Data in this exercise
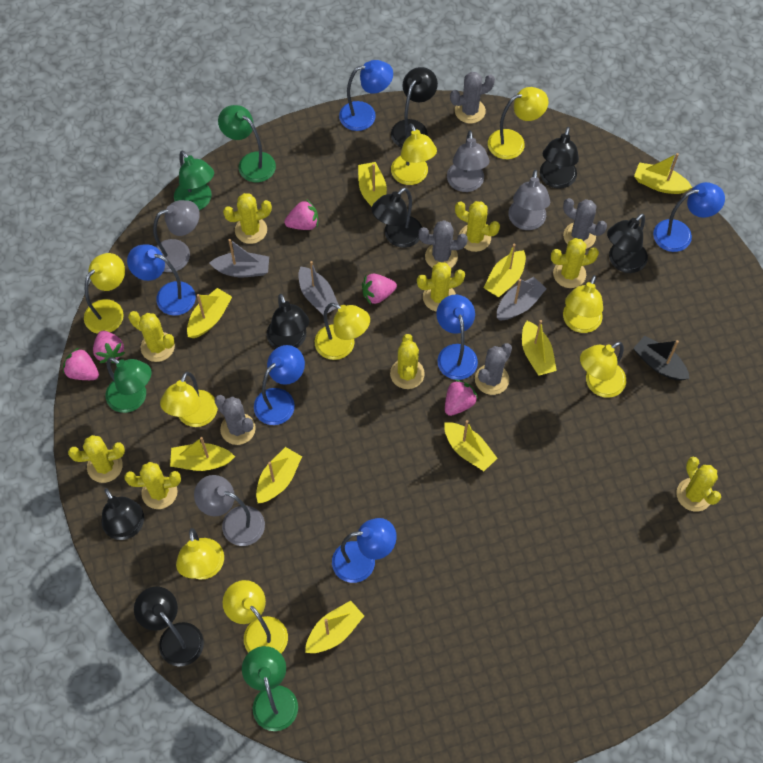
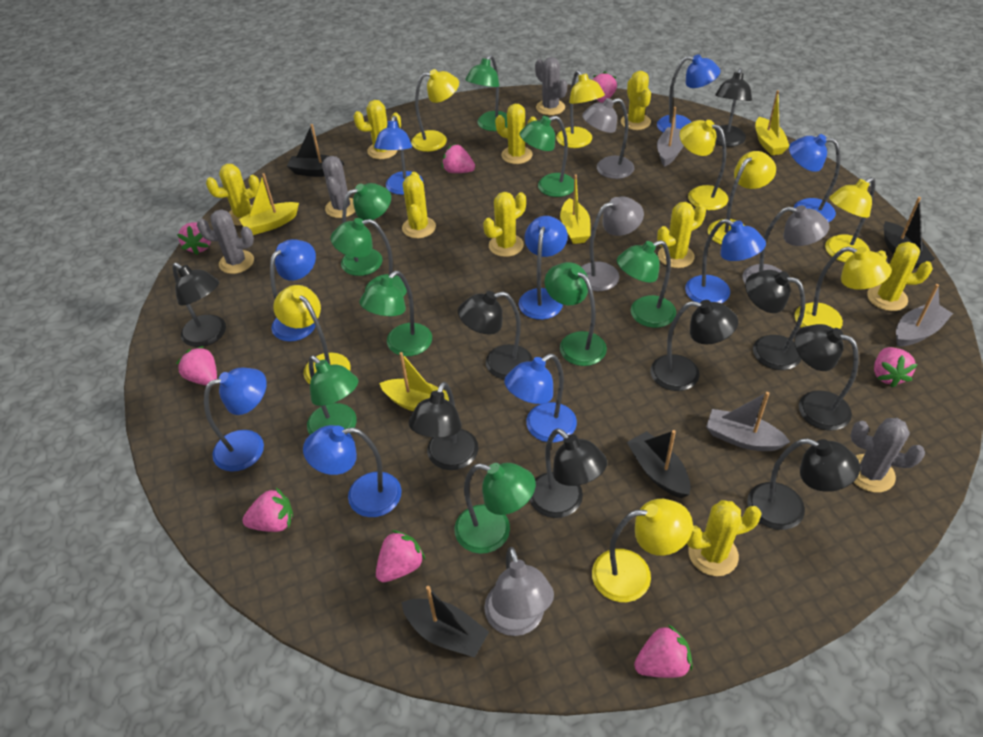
black boat: 1 -> 4
black lamp: 7 -> 9
blue lamp: 6 -> 9
green lamp: 4 -> 9
grey cactus: 5 -> 4
pink strawberry: 5 -> 8
yellow boat: 9 -> 4
yellow lamp: 9 -> 8

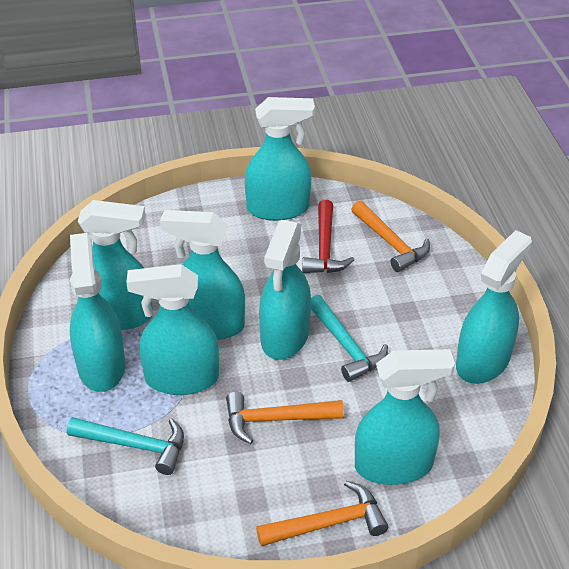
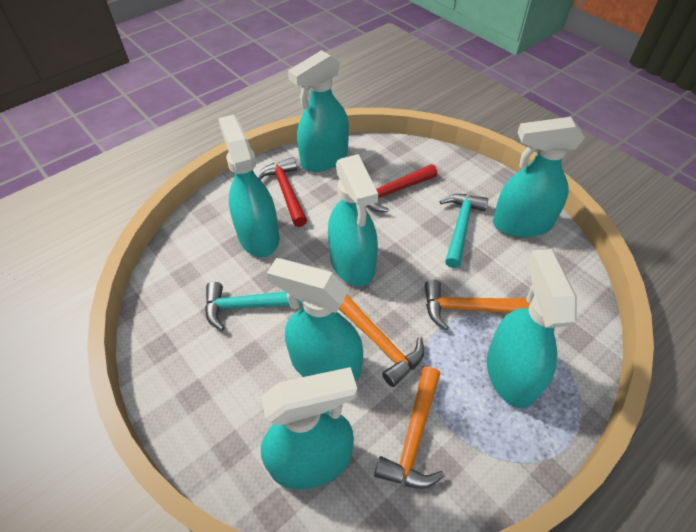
red hammer: 1 -> 2
turquoise spray bottle: 8 -> 7

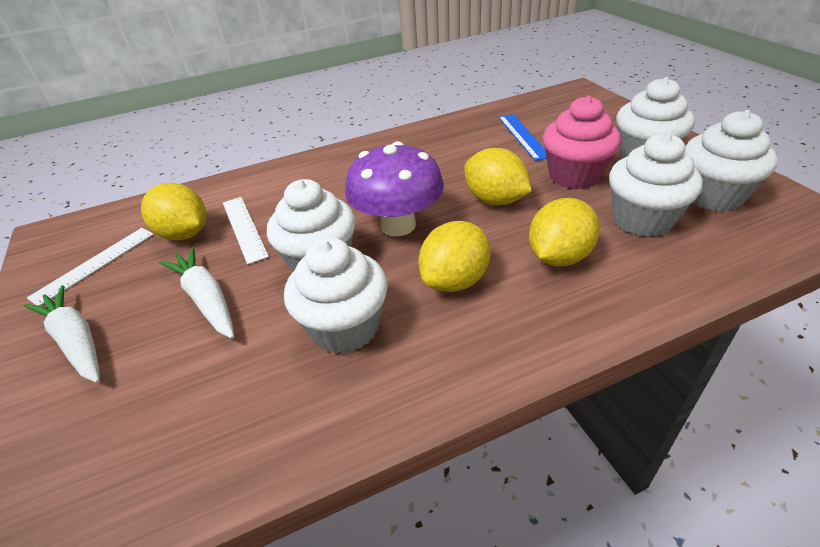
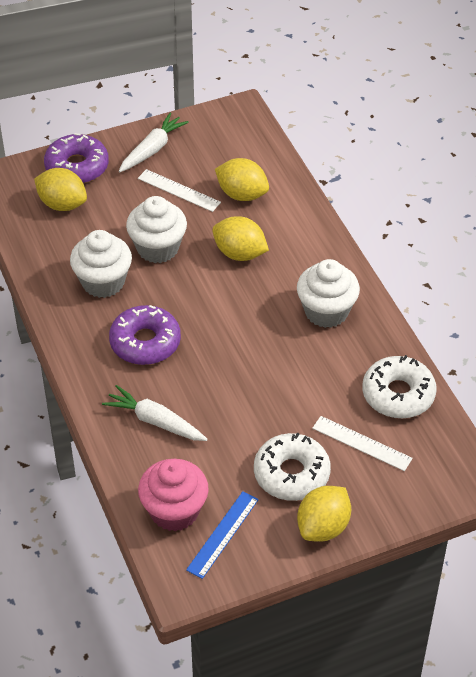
purple donut: 0 -> 2
purple mushroom: 1 -> 0
white cupcake: 5 -> 3
white donut: 0 -> 2

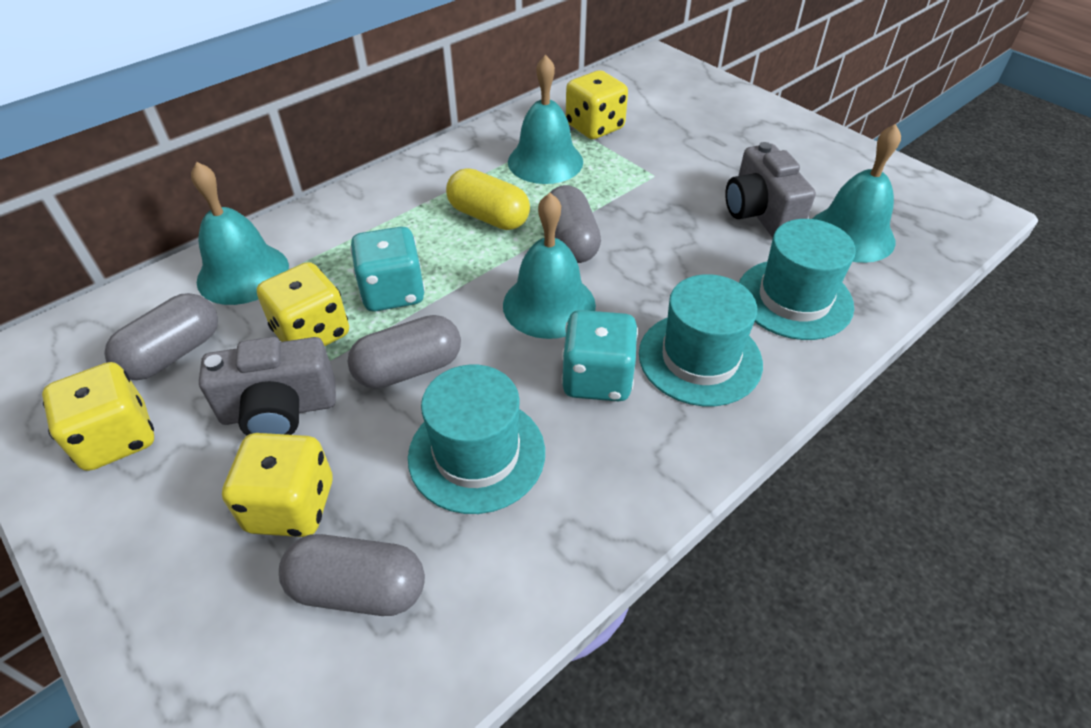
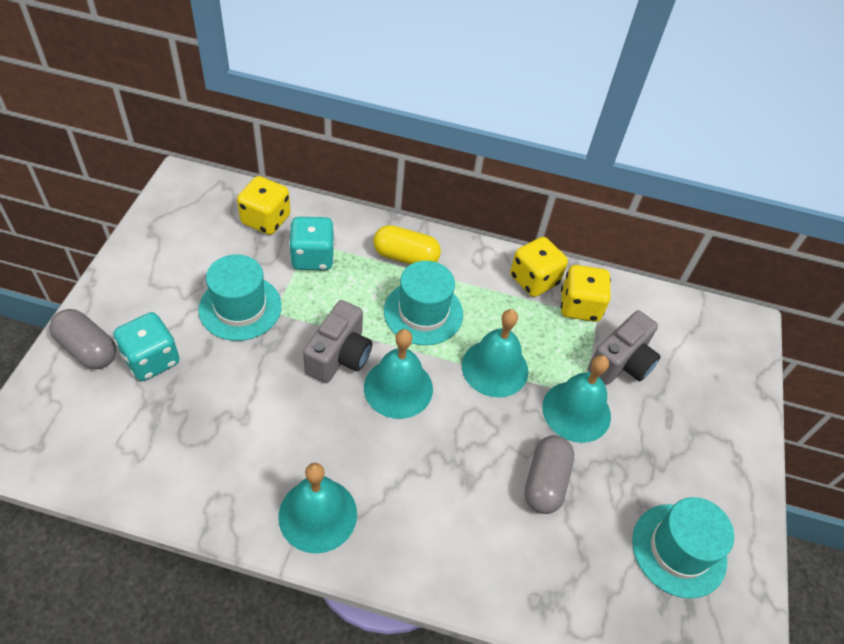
grey capsule: 4 -> 2
yellow dice: 4 -> 3

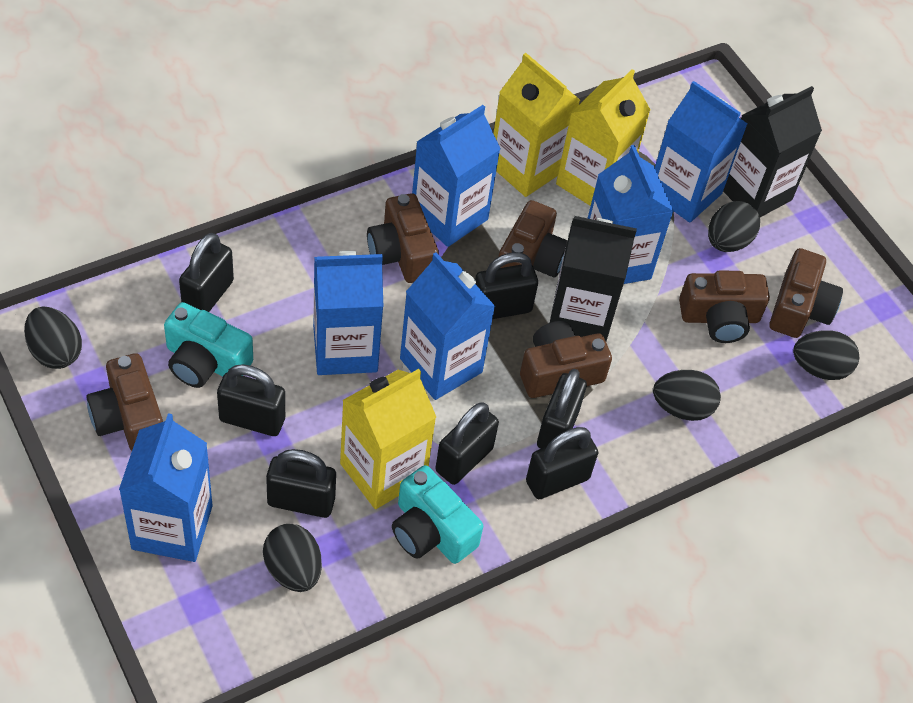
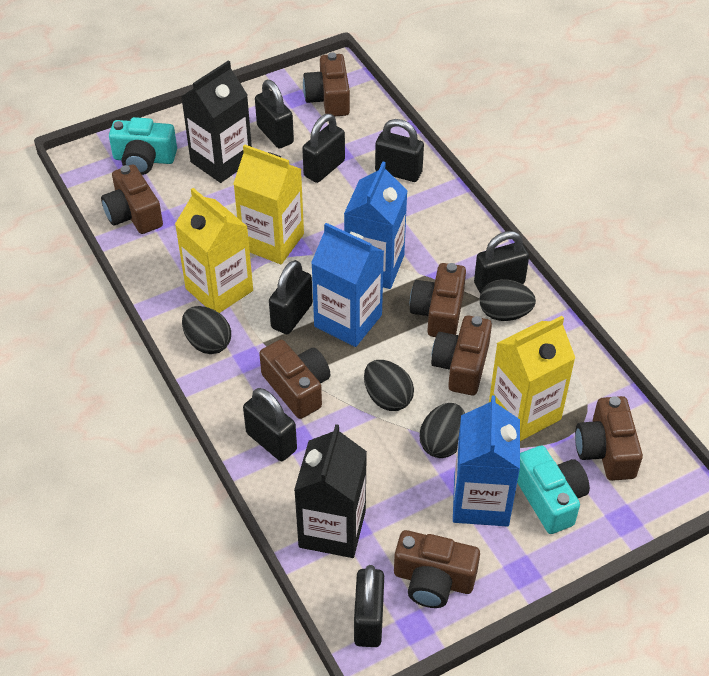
black egg: 5 -> 4
blue carton: 6 -> 3
brown camera: 6 -> 7

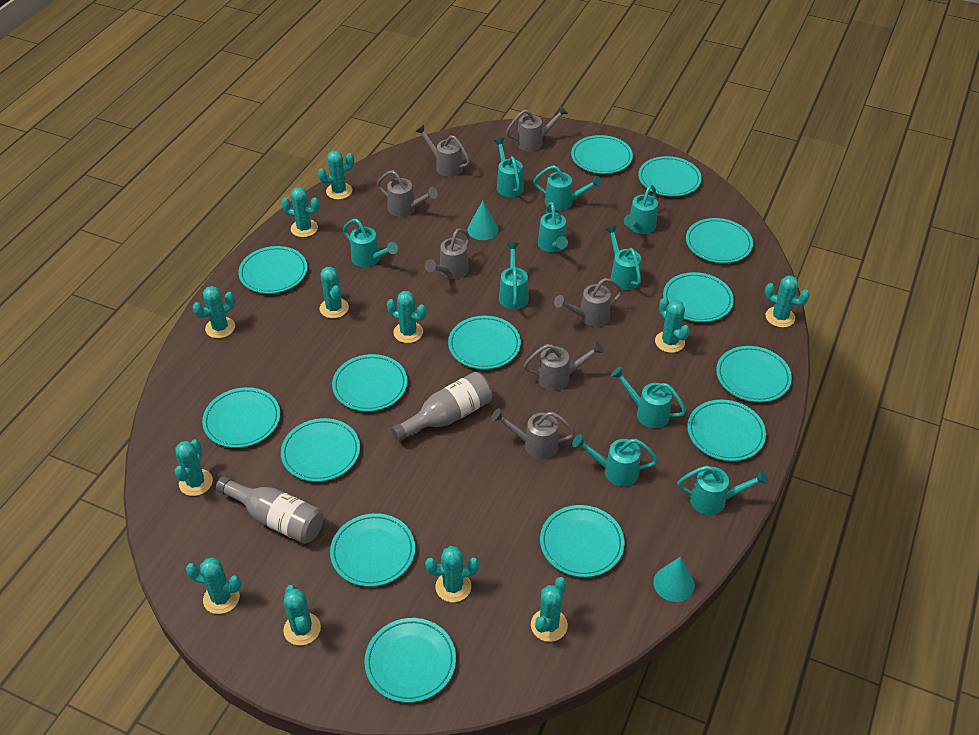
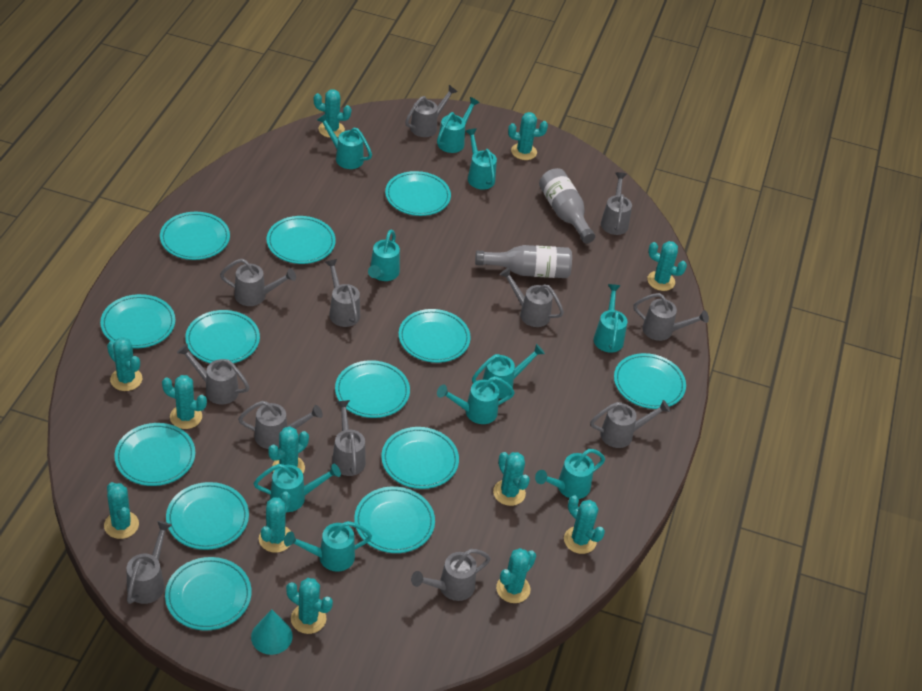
grey watering can: 7 -> 12
turquoise cone: 2 -> 1
turquoise plate: 14 -> 13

About this exercise
"grey capsule: 4 -> 2" marks the first line to copy; copy that line and every line after it through the last line of the listing, exactly and without pictures.

Written response
grey capsule: 4 -> 2
yellow dice: 4 -> 3

black egg: 5 -> 4
blue carton: 6 -> 3
brown camera: 6 -> 7

grey watering can: 7 -> 12
turquoise cone: 2 -> 1
turquoise plate: 14 -> 13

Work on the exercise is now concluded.